Set task :: Return, unaltered, the rows from the line containing "Locate the cell" through the line containing "Moving from [522, 20]", including both of those lines.

Data for this task ::
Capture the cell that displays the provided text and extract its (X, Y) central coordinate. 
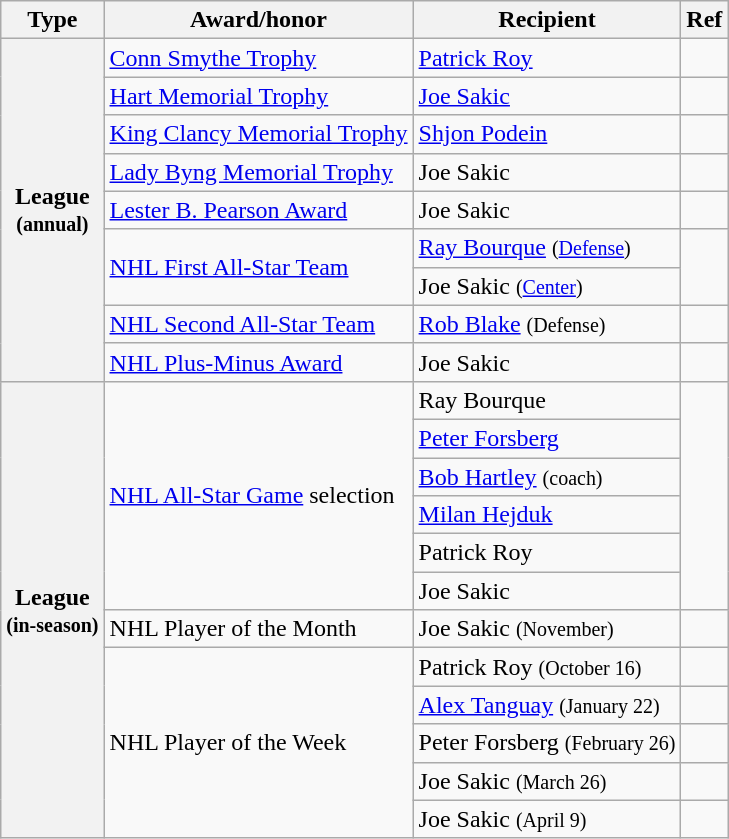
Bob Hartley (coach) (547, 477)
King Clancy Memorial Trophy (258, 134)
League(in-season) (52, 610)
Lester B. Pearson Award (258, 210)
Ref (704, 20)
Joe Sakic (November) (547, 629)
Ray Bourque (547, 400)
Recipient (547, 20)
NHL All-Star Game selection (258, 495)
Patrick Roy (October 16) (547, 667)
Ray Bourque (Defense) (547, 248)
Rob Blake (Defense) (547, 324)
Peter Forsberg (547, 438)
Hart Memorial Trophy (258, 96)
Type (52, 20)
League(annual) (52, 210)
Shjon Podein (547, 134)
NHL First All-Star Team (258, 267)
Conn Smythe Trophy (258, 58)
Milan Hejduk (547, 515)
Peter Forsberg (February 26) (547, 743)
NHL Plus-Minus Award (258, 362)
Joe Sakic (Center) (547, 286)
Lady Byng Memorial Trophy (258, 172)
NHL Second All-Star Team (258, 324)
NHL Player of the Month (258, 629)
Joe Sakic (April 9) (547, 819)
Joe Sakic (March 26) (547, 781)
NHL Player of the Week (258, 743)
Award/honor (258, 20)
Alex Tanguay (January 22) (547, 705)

* * *

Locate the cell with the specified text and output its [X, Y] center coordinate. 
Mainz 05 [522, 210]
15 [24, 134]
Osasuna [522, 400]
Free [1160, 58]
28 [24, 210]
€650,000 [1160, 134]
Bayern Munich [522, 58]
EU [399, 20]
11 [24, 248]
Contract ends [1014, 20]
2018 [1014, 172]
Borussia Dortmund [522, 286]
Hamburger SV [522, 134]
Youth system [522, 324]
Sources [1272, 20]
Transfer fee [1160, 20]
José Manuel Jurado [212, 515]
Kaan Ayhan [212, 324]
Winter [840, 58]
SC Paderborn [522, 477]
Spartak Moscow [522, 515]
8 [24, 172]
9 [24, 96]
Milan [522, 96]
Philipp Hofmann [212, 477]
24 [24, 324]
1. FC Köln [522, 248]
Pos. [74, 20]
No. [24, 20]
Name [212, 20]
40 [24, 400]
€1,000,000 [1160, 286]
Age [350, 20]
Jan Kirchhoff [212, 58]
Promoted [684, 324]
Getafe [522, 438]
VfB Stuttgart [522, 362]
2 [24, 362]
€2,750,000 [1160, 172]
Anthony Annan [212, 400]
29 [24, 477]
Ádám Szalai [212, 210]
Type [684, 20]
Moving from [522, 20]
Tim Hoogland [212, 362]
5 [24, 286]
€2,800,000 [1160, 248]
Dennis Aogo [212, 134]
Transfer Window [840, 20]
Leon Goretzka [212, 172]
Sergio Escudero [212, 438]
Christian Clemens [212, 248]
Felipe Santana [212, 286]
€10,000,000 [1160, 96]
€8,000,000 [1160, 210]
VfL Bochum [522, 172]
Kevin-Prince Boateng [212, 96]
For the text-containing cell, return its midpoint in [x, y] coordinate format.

Answer to this task ::
Locate the cell with the specified text and output its [X, Y] center coordinate. 
Mainz 05 [522, 210]
15 [24, 134]
Osasuna [522, 400]
Free [1160, 58]
28 [24, 210]
€650,000 [1160, 134]
Bayern Munich [522, 58]
EU [399, 20]
11 [24, 248]
Contract ends [1014, 20]
2018 [1014, 172]
Borussia Dortmund [522, 286]
Hamburger SV [522, 134]
Youth system [522, 324]
Sources [1272, 20]
Transfer fee [1160, 20]
José Manuel Jurado [212, 515]
Kaan Ayhan [212, 324]
Winter [840, 58]
SC Paderborn [522, 477]
Spartak Moscow [522, 515]
8 [24, 172]
9 [24, 96]
Milan [522, 96]
Philipp Hofmann [212, 477]
24 [24, 324]
1. FC Köln [522, 248]
Pos. [74, 20]
No. [24, 20]
Name [212, 20]
40 [24, 400]
€1,000,000 [1160, 286]
Age [350, 20]
Jan Kirchhoff [212, 58]
Promoted [684, 324]
Getafe [522, 438]
VfB Stuttgart [522, 362]
2 [24, 362]
€2,750,000 [1160, 172]
Anthony Annan [212, 400]
29 [24, 477]
Ádám Szalai [212, 210]
Type [684, 20]
Moving from [522, 20]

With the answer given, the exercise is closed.